#### Supplied material
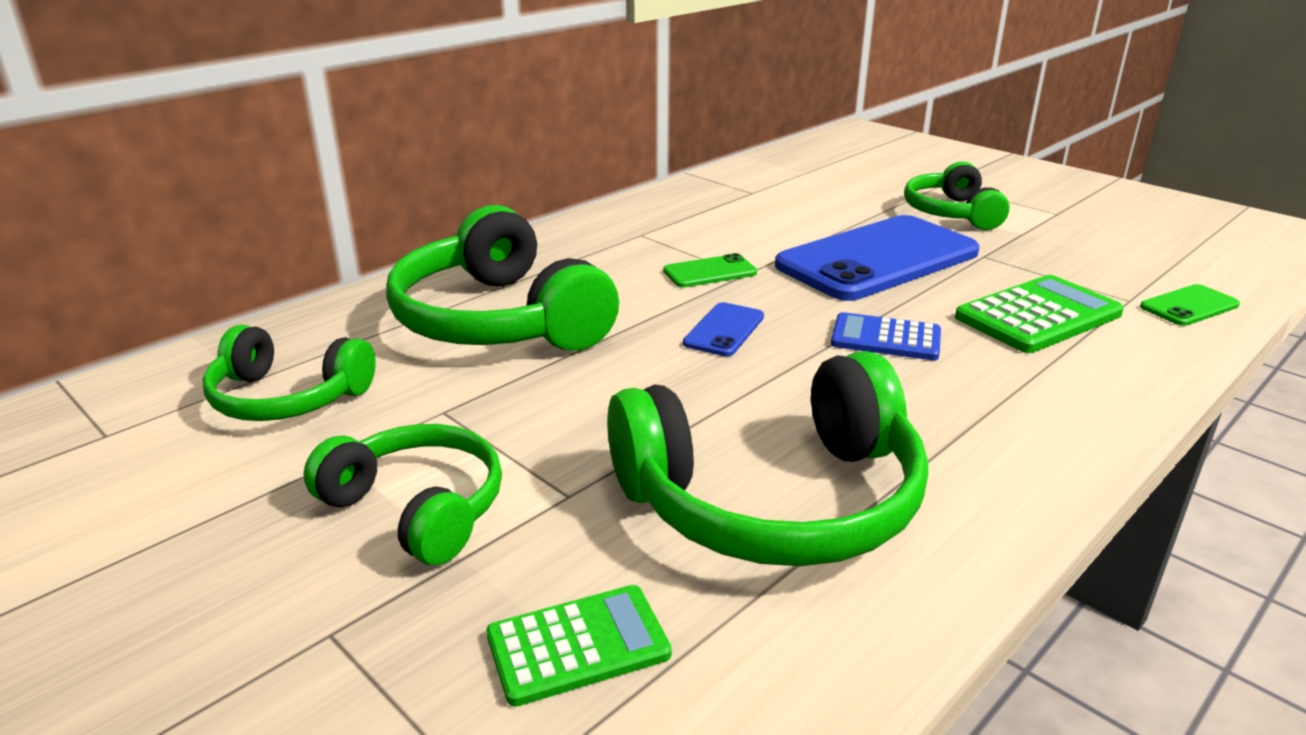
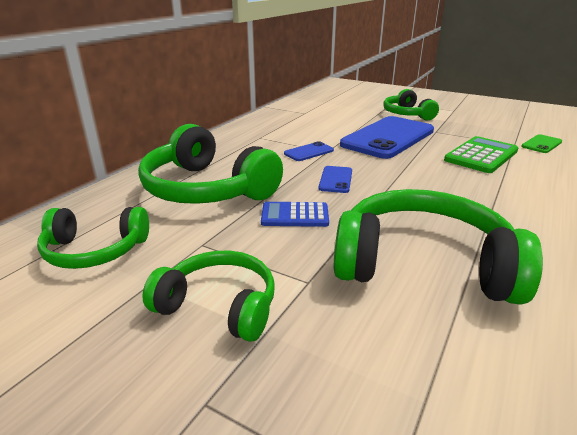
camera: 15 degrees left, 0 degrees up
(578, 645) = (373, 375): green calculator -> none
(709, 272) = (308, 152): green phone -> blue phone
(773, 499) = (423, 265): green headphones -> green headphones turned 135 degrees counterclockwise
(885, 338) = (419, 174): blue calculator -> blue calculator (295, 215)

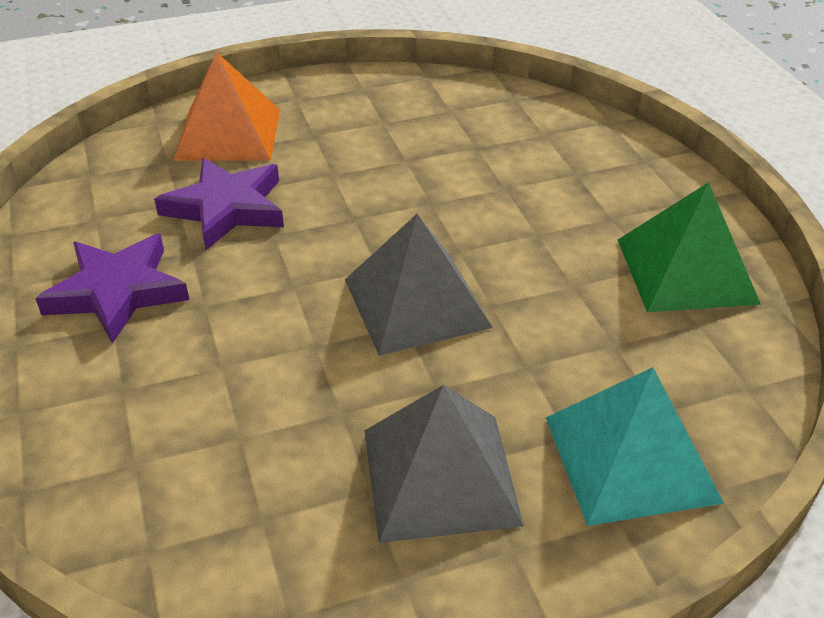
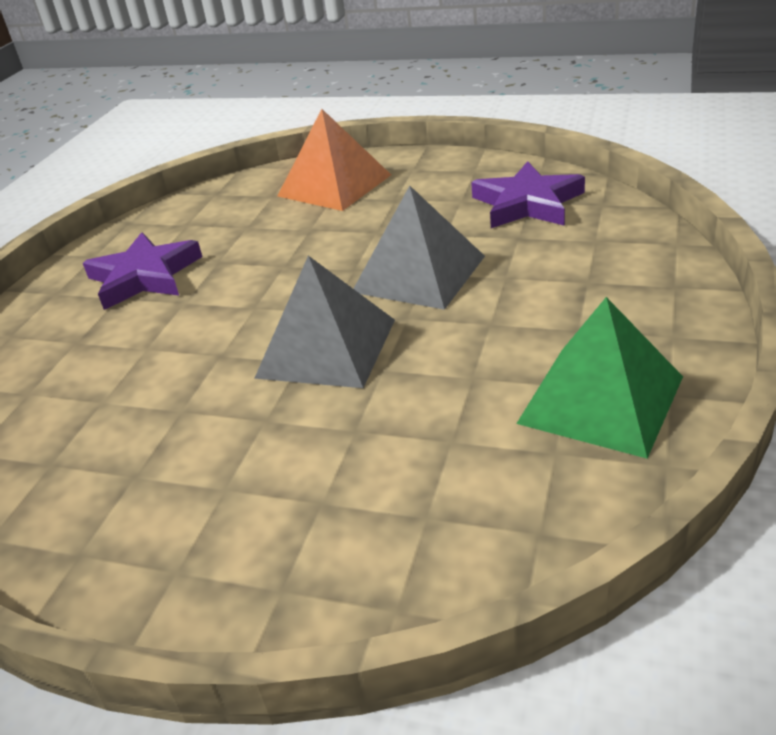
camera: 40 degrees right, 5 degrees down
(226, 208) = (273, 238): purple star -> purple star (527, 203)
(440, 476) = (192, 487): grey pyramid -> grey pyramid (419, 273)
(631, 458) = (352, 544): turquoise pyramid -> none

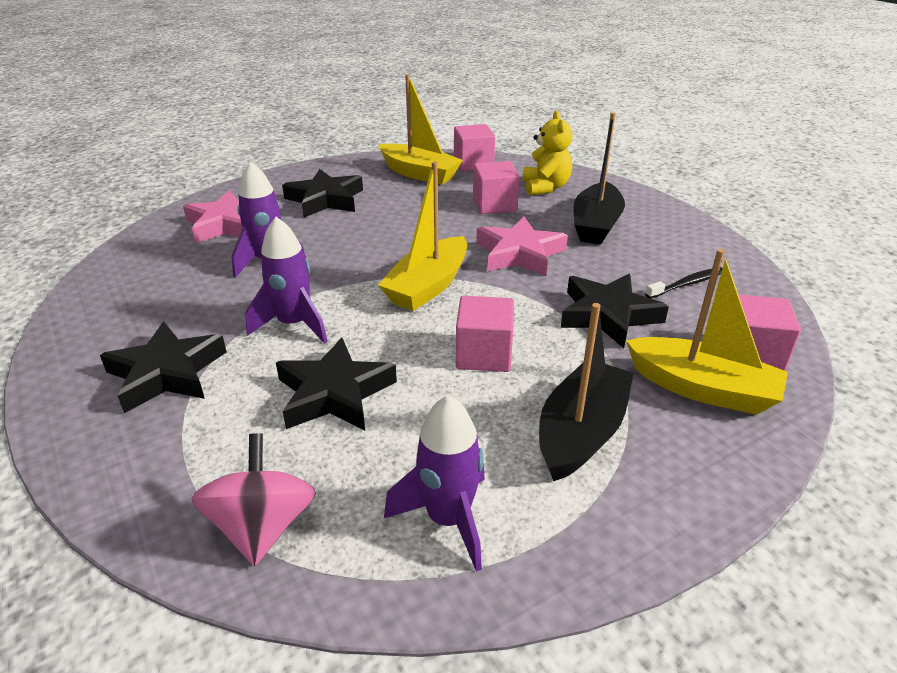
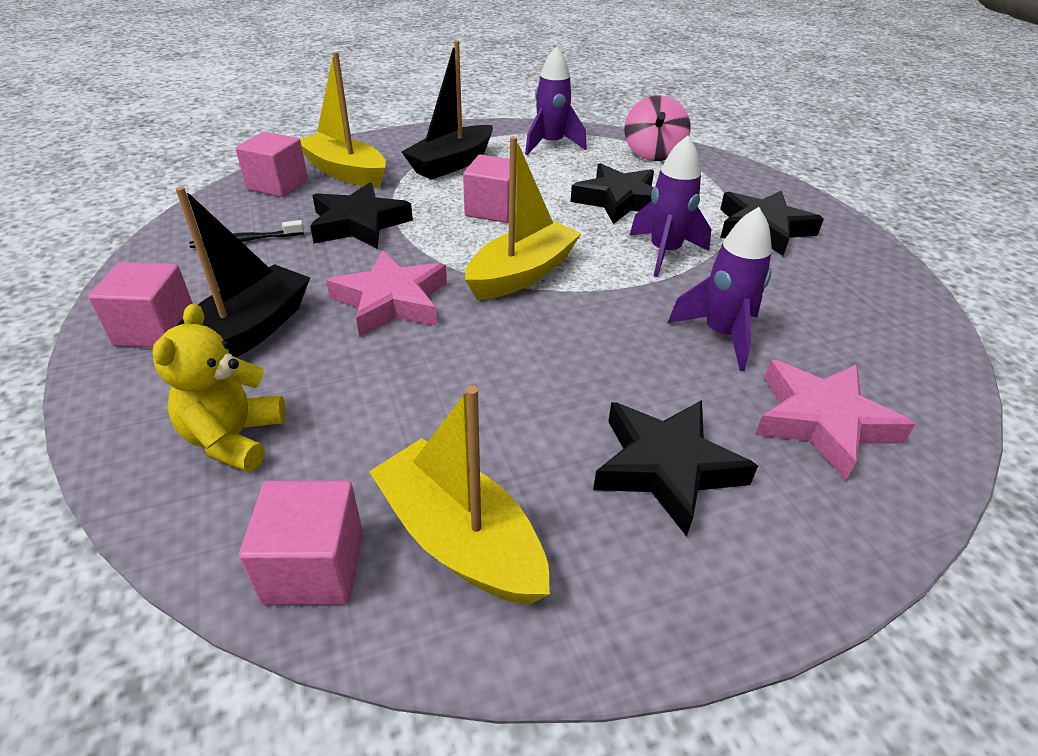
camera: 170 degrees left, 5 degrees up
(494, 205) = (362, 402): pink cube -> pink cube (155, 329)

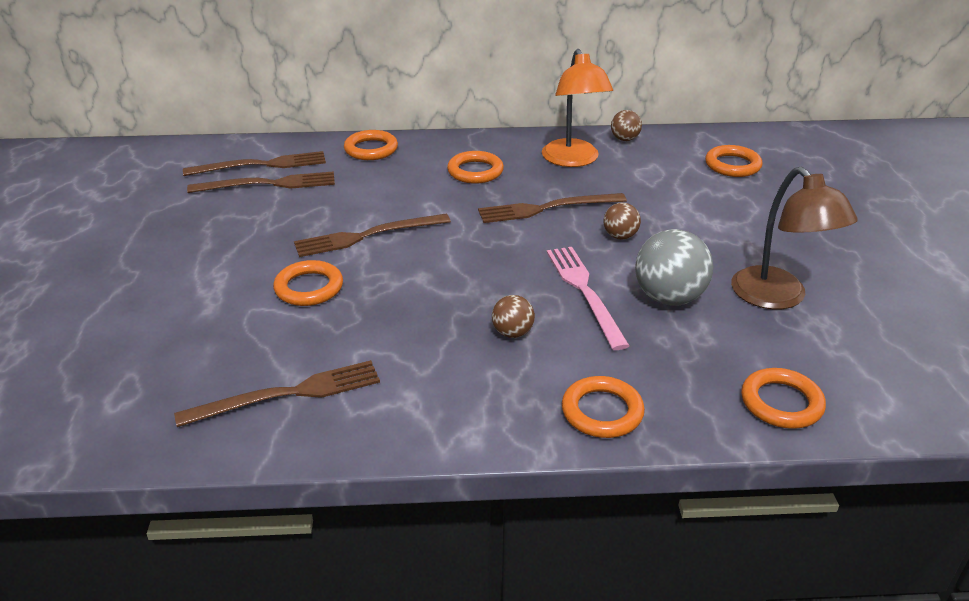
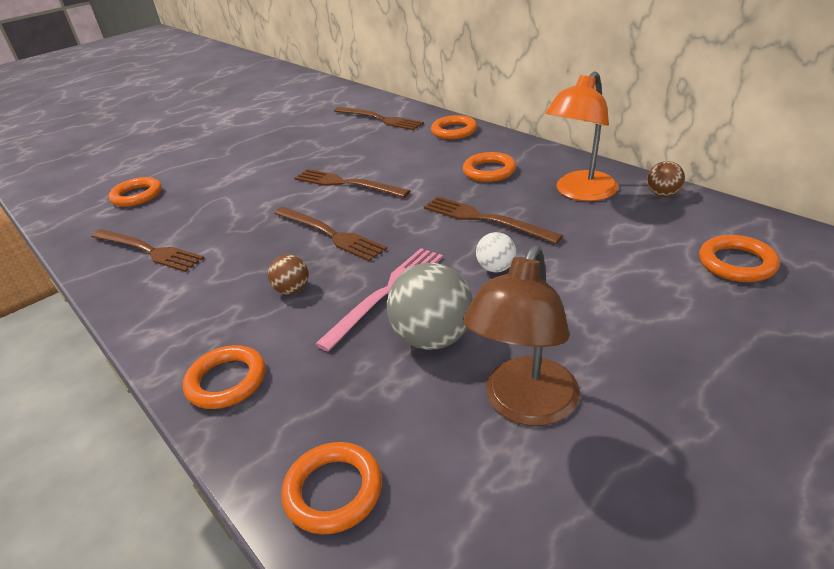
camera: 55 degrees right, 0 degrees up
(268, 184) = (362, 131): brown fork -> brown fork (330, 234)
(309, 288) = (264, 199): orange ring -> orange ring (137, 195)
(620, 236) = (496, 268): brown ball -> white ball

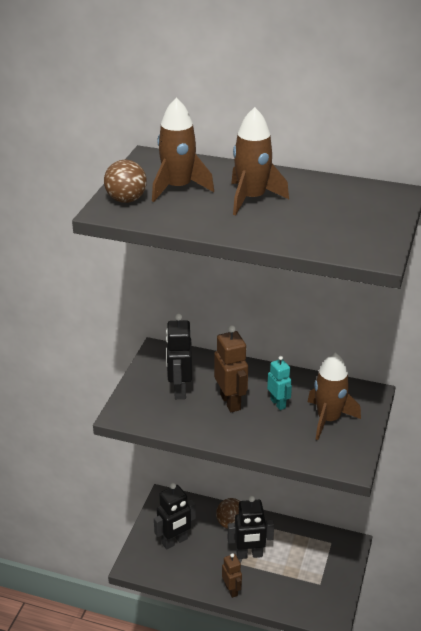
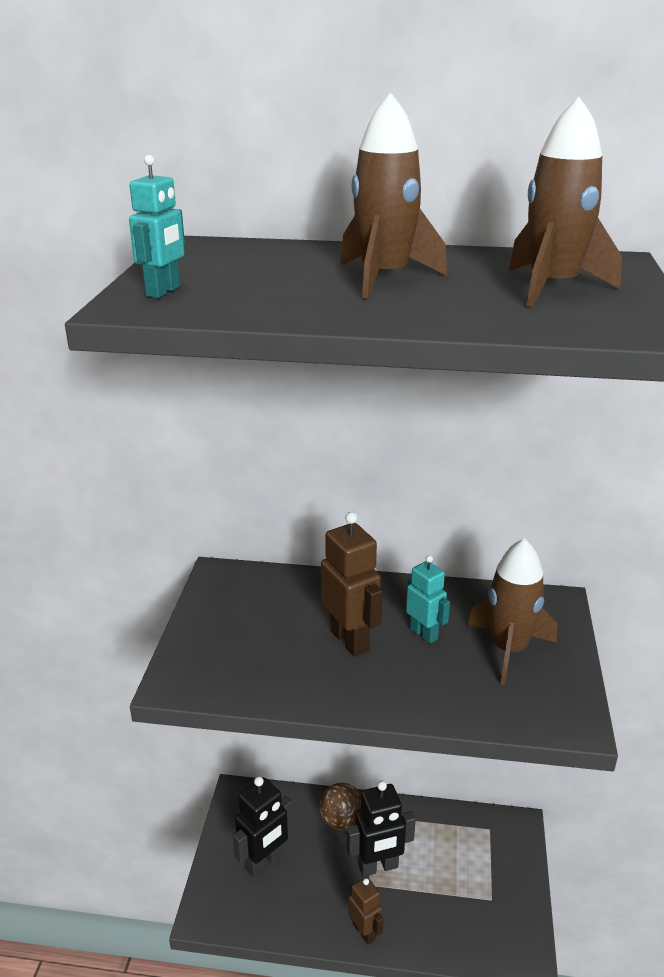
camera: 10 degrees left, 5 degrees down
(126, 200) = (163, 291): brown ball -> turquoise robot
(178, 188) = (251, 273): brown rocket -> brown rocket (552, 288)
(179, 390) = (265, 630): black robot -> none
########
* **Task directions**:
Every line in the data above that includes the word "robot" should be copied.

* **Written response**:
(126, 200) = (163, 291): brown ball -> turquoise robot
(179, 390) = (265, 630): black robot -> none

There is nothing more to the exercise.